--- DATASET RECORDS Enclosed Below ---

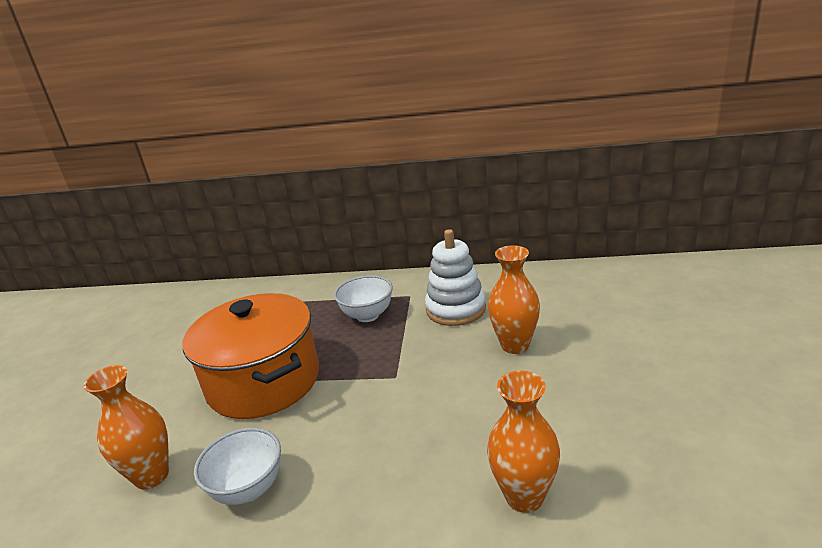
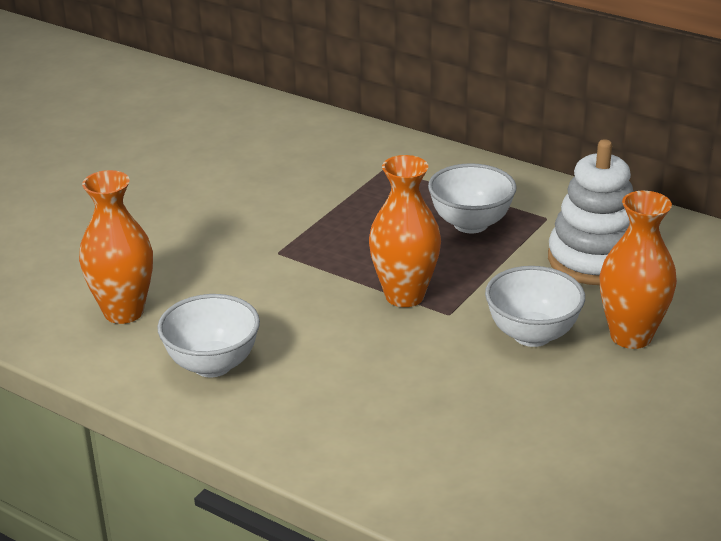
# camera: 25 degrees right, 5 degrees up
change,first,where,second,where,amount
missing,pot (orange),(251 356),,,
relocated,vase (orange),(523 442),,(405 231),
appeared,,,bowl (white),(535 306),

--- End of Enclosed DATASET RECORDS ---

● **WHAT THE TASK ASKS**
Retype the records above exactly, leaving every picture out of your copy.

● **ANSWER AREA**
# camera: 25 degrees right, 5 degrees up
change,first,where,second,where,amount
missing,pot (orange),(251 356),,,
relocated,vase (orange),(523 442),,(405 231),
appeared,,,bowl (white),(535 306),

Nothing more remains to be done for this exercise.